= Your goal =
Quote all lines below exactly. Images stay out.

__________________________________________________

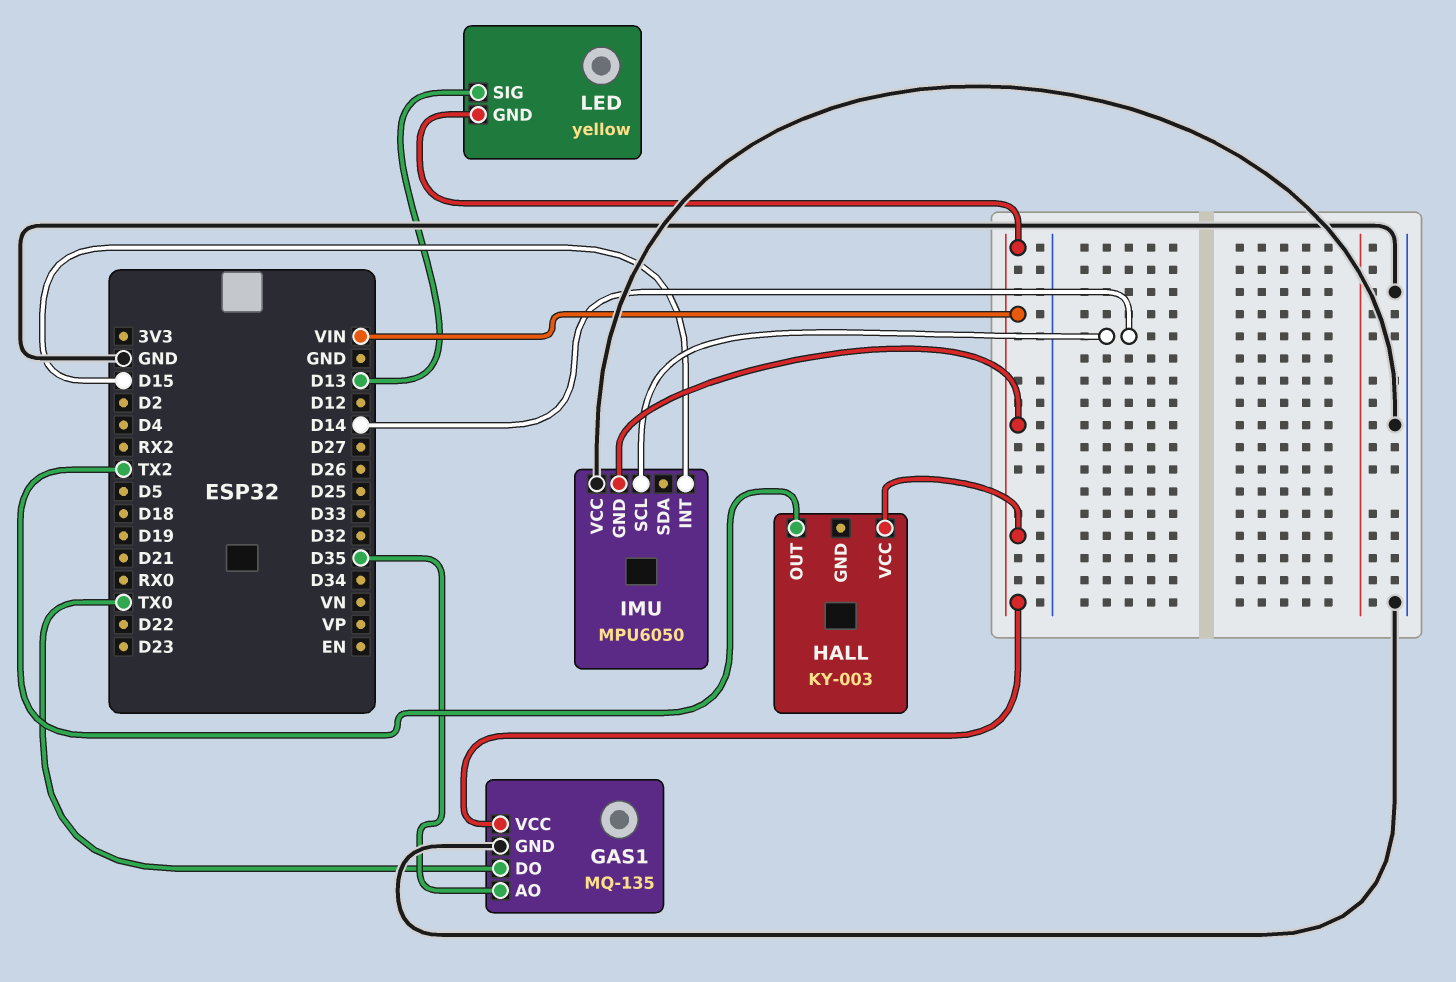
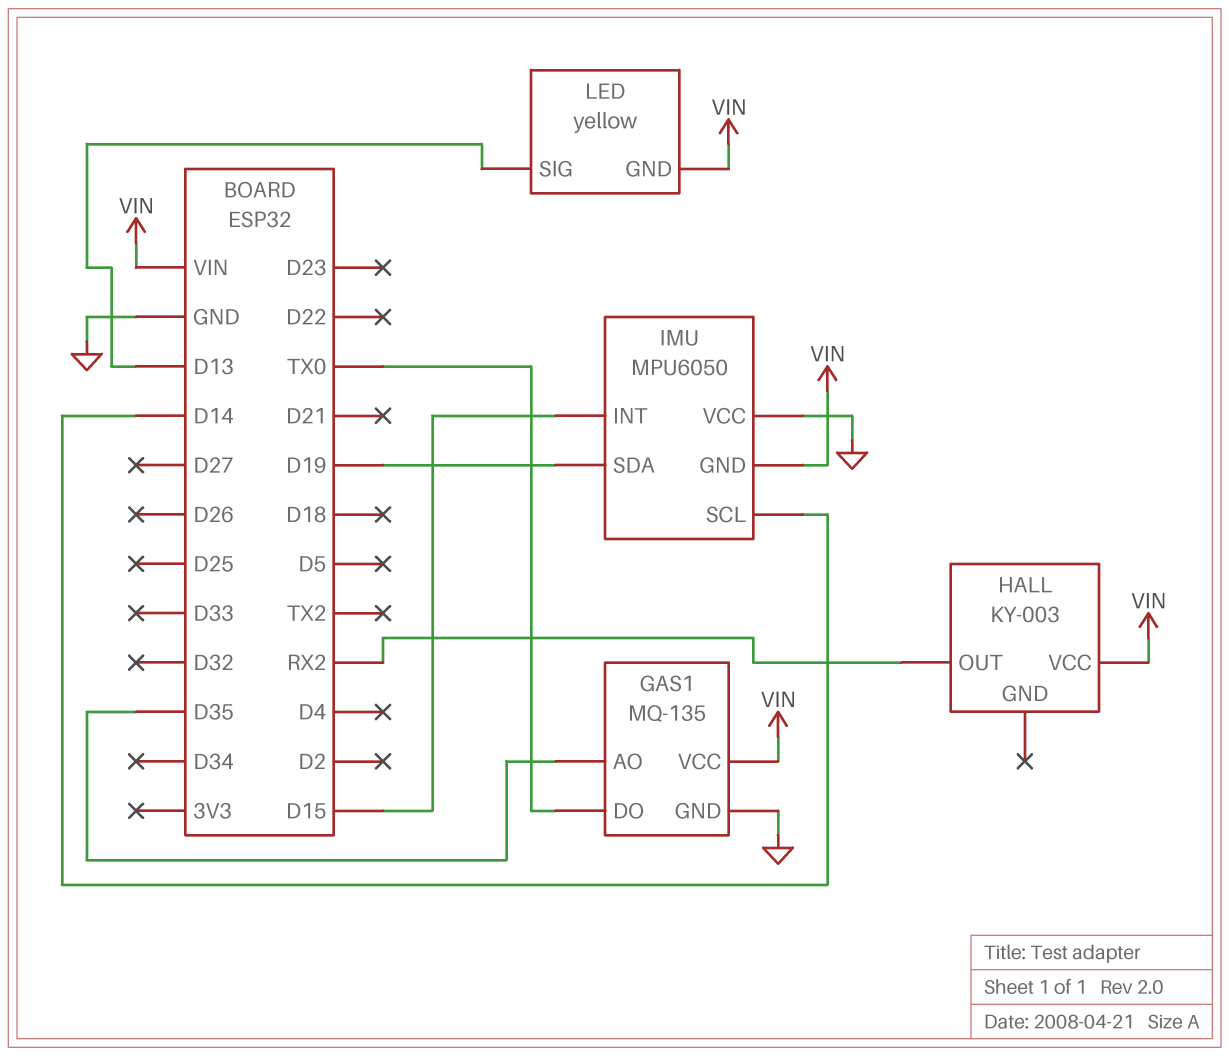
HALL pin OUT: TX2 -> RX2
IMU pin SDA: none -> D19

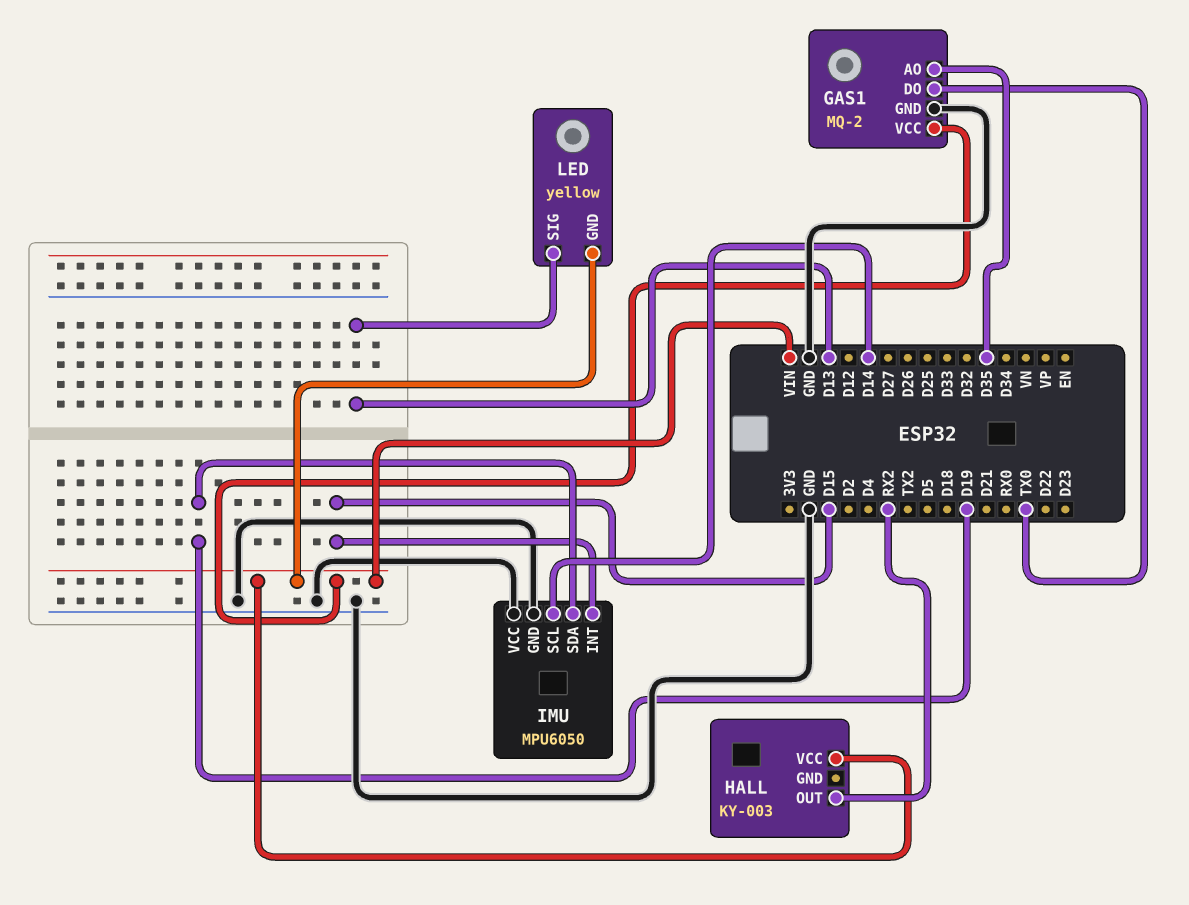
GAS1: MQ-135 -> MQ-2
IMU pin GND: VIN -> GND

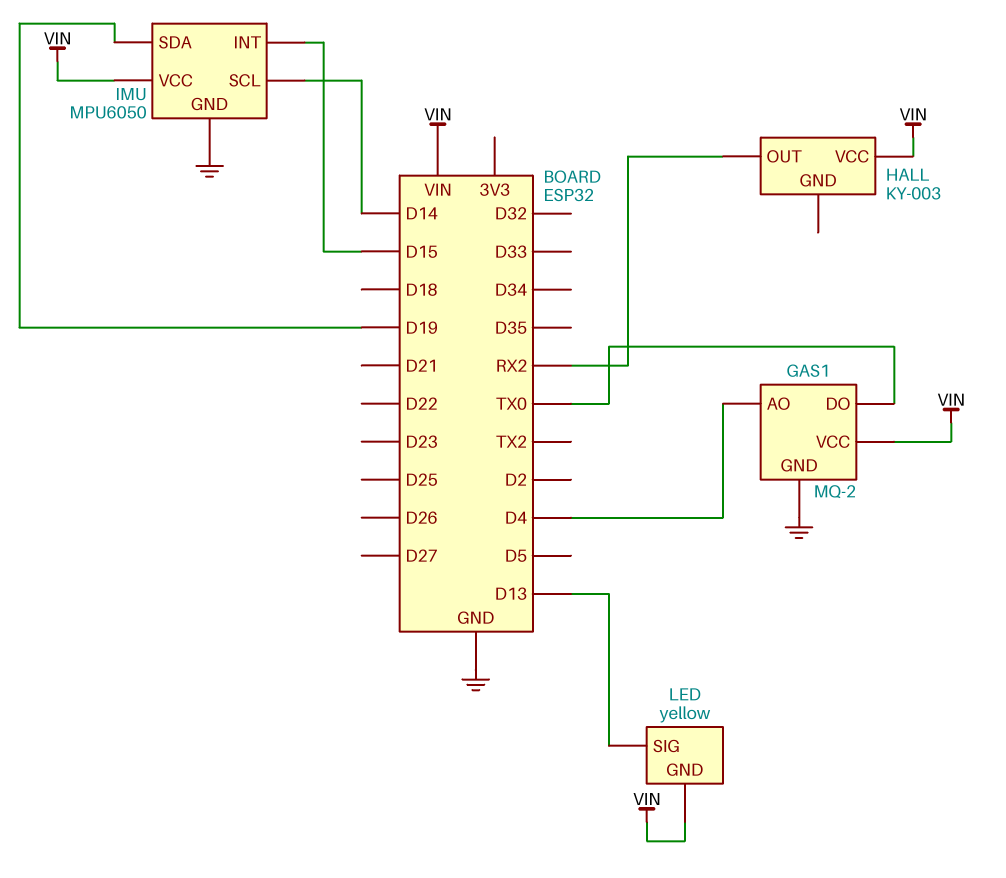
GAS1 pin AO: D35 -> D4
IMU pin VCC: GND -> VIN

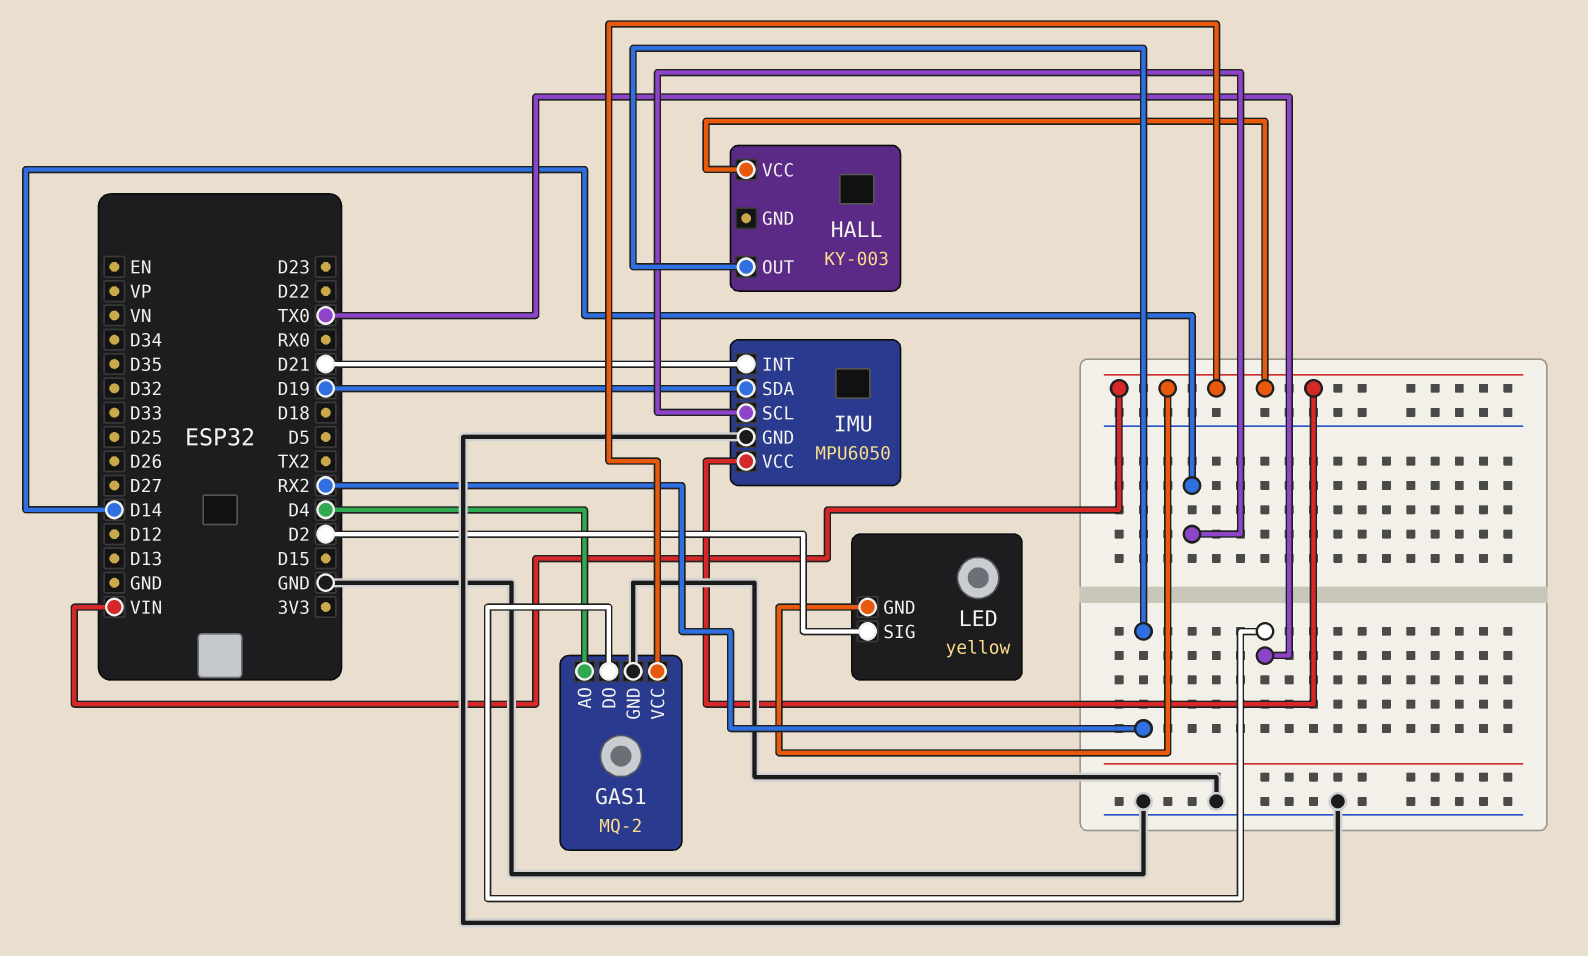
IMU pin INT: D15 -> D21
LED pin SIG: D13 -> D2

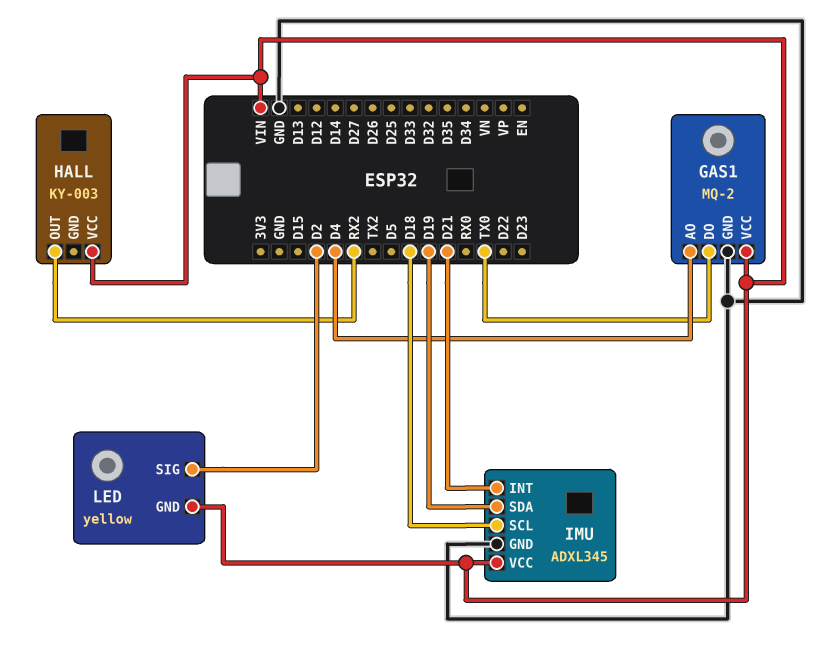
IMU: MPU6050 -> ADXL345
IMU pin SCL: D14 -> D18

__________________________________________________

= Response =
HALL pin OUT: TX2 -> RX2
IMU pin SDA: none -> D19

GAS1: MQ-135 -> MQ-2
IMU pin GND: VIN -> GND

GAS1 pin AO: D35 -> D4
IMU pin VCC: GND -> VIN

IMU pin INT: D15 -> D21
LED pin SIG: D13 -> D2

IMU: MPU6050 -> ADXL345
IMU pin SCL: D14 -> D18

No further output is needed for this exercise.